__Short task__
Locate every line in the entries below that contains the string "kern", and copy each of those lines in full. Treat the match as case-sensitive.

----

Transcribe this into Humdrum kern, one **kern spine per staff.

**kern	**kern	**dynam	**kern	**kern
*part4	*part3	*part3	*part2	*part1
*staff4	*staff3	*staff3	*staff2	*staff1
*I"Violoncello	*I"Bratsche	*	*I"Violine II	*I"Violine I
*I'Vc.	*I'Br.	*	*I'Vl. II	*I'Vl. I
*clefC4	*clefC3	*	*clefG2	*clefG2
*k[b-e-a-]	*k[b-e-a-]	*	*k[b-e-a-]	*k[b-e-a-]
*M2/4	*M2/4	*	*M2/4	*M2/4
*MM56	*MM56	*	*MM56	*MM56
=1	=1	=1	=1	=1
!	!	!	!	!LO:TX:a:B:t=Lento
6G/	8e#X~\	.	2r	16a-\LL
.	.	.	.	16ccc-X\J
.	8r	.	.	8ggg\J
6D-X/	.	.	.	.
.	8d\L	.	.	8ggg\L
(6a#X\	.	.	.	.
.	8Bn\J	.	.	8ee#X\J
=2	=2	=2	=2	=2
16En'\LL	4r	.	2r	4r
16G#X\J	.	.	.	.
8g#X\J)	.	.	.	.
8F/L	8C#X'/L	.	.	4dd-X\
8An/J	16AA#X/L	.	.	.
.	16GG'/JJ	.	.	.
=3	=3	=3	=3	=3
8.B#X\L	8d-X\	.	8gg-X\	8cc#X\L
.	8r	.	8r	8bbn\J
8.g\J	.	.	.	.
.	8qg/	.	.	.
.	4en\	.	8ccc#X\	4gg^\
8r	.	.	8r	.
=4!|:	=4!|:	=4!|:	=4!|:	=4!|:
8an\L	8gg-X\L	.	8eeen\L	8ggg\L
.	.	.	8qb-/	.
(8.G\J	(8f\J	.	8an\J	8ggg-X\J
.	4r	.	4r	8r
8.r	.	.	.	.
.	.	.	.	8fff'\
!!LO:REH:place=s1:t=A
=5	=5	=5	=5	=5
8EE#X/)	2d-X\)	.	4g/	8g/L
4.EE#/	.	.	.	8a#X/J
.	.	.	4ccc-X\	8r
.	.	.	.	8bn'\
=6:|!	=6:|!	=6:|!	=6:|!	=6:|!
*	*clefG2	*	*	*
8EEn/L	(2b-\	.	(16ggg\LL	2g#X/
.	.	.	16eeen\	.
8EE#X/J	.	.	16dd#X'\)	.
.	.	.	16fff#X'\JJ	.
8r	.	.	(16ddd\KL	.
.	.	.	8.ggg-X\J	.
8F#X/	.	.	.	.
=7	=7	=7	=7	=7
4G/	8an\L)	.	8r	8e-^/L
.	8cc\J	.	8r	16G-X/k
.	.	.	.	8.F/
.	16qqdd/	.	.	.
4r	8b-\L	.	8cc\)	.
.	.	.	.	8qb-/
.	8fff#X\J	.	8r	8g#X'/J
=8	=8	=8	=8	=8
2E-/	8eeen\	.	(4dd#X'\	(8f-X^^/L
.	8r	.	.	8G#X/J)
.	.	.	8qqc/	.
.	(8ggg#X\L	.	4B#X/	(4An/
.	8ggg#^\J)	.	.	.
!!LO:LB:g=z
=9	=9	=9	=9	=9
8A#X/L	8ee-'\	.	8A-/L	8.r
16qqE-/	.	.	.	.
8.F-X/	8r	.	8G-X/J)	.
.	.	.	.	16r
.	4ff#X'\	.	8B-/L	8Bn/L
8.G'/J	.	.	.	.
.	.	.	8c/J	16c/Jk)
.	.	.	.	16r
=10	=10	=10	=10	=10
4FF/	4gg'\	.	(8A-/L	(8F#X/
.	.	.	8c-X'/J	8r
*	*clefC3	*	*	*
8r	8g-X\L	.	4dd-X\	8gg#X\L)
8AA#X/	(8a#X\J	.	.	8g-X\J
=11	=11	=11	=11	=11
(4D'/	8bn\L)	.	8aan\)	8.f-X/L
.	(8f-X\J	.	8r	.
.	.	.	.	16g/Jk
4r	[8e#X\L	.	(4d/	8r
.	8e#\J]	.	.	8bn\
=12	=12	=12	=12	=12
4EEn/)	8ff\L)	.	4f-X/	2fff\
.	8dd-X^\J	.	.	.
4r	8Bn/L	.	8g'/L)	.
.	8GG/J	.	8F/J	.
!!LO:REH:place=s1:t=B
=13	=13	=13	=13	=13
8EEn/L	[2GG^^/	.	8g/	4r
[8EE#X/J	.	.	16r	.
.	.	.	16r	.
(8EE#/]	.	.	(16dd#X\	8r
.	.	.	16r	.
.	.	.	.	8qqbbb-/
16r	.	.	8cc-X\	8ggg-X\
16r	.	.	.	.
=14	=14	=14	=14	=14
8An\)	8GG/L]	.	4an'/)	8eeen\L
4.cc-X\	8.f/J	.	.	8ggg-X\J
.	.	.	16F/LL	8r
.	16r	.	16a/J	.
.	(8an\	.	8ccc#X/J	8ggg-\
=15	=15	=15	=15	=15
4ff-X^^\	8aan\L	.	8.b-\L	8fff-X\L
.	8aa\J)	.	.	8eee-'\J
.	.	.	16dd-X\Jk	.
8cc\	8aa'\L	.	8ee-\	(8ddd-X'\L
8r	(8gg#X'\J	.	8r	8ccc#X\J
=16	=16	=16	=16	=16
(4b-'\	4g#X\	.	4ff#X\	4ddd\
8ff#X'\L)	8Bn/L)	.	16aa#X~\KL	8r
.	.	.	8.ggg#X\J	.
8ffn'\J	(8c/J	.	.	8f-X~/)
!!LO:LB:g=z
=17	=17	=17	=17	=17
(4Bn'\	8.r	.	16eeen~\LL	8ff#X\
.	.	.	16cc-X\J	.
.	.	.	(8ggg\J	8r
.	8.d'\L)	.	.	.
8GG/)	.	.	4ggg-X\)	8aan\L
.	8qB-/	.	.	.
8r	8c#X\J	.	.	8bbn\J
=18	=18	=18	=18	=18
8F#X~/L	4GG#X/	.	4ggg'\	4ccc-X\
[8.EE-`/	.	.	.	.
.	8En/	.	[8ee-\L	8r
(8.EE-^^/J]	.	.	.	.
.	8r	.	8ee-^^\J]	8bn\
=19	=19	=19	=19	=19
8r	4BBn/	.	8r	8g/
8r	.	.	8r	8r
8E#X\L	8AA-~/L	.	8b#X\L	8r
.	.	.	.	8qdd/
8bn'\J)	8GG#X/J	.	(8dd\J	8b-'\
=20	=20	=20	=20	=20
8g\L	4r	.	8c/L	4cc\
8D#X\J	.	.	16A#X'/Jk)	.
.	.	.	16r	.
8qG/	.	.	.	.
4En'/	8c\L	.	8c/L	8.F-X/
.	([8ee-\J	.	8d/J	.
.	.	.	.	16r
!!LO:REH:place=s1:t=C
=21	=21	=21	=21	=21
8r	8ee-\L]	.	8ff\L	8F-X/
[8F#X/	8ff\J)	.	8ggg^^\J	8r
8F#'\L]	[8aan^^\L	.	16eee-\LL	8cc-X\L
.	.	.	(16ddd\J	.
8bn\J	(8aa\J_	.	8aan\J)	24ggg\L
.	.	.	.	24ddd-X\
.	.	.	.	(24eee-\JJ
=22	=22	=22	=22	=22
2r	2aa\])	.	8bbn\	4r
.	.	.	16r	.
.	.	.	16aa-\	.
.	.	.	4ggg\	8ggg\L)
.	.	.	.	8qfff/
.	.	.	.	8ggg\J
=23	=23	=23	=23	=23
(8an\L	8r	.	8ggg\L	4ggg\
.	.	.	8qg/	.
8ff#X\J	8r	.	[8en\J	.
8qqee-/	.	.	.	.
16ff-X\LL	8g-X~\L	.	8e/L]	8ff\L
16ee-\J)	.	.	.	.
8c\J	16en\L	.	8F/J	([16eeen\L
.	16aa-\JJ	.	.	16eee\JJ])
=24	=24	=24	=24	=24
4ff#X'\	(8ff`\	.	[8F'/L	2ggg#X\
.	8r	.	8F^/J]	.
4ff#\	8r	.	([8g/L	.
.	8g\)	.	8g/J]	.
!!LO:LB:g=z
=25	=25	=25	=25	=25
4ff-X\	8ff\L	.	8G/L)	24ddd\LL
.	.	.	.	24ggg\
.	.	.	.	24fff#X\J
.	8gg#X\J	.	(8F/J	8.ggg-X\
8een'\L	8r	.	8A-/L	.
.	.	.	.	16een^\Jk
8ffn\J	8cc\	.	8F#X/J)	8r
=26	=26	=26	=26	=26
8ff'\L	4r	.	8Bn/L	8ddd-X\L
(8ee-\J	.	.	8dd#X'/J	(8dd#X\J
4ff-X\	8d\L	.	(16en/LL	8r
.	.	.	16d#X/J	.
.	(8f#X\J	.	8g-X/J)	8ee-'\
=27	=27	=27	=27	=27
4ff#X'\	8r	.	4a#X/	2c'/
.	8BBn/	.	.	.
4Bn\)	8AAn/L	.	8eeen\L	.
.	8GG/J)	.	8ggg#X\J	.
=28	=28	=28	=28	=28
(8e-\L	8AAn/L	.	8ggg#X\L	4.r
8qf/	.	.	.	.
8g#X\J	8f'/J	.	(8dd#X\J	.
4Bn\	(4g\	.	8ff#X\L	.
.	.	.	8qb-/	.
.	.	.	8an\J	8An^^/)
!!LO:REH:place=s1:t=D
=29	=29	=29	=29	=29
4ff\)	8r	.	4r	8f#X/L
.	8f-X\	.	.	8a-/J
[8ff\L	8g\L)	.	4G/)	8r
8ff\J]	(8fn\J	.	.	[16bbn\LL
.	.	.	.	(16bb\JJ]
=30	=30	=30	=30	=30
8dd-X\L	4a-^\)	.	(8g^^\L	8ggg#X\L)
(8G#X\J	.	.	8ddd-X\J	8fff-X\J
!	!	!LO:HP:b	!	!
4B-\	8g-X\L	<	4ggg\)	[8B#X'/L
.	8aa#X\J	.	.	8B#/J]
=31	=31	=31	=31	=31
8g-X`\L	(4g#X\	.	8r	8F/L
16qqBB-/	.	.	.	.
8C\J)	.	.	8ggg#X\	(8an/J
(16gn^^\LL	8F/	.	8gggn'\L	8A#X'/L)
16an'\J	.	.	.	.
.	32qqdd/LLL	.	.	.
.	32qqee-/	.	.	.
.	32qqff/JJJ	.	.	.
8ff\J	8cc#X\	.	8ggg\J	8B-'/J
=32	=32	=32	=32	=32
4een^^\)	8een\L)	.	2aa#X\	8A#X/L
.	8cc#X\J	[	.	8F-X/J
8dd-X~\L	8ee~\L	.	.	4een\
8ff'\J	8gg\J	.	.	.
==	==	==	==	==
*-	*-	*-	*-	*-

----

__Finished task__
Transcribe this into Humdrum kern, one **kern spine per staff.
**kern	**kern	**dynam	**kern	**kern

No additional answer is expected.